*TASK MATERIAL:*
◆ ◆ ◆ ◆

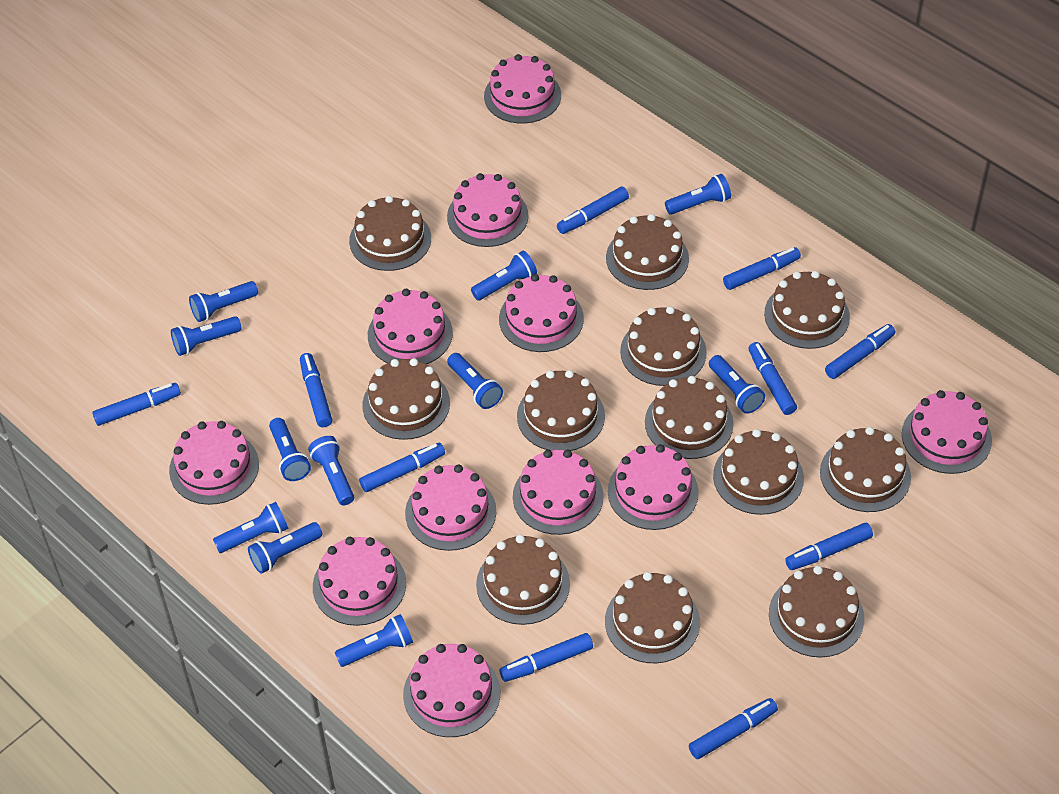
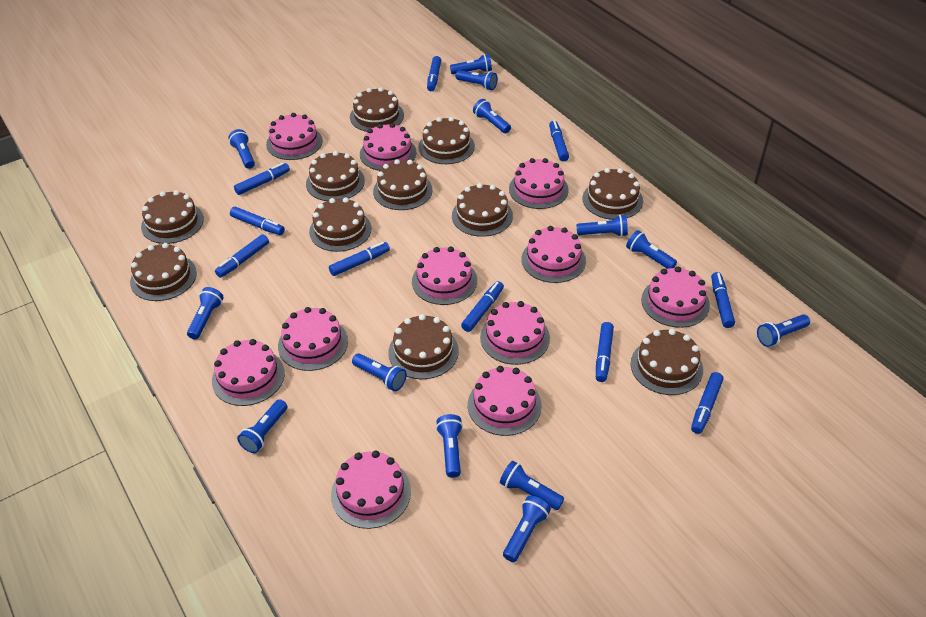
blue flashlight: 11 -> 13
brown cake: 12 -> 11

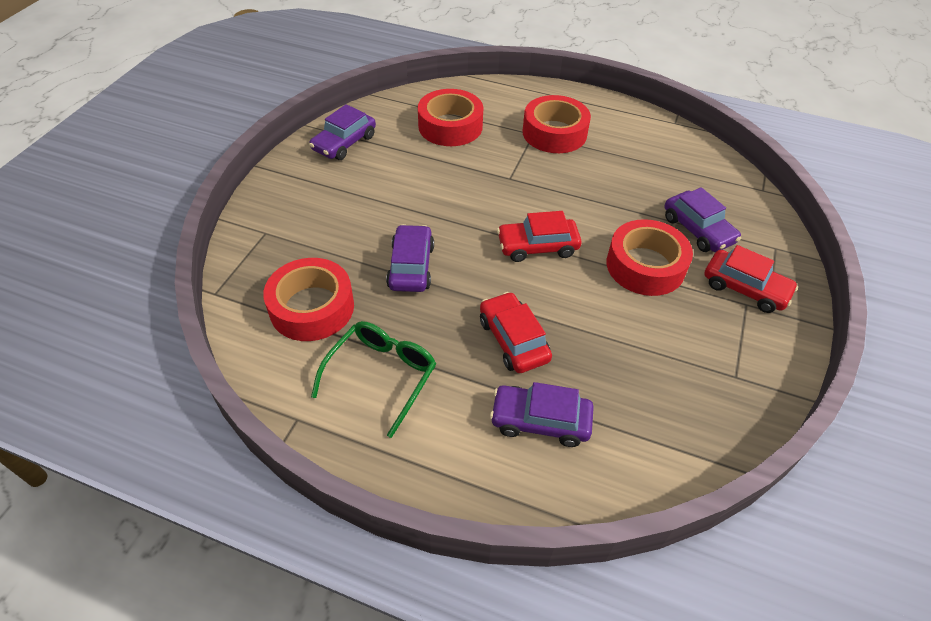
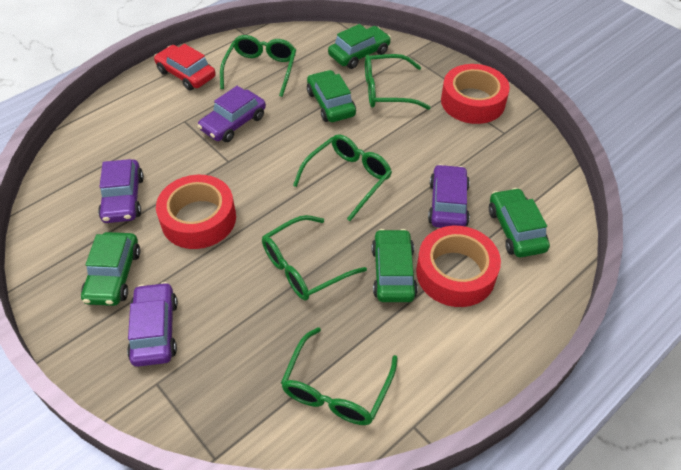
green car: 0 -> 5
green glasses: 1 -> 5
red car: 3 -> 1
red tape: 4 -> 3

◆ ◆ ◆ ◆

*TRY IT:*
Output exactly, and only, the lines running from the one that contains "green car: 0 -> 5" through the last line of the entries above.

*PROBLEM SOLUTION:*
green car: 0 -> 5
green glasses: 1 -> 5
red car: 3 -> 1
red tape: 4 -> 3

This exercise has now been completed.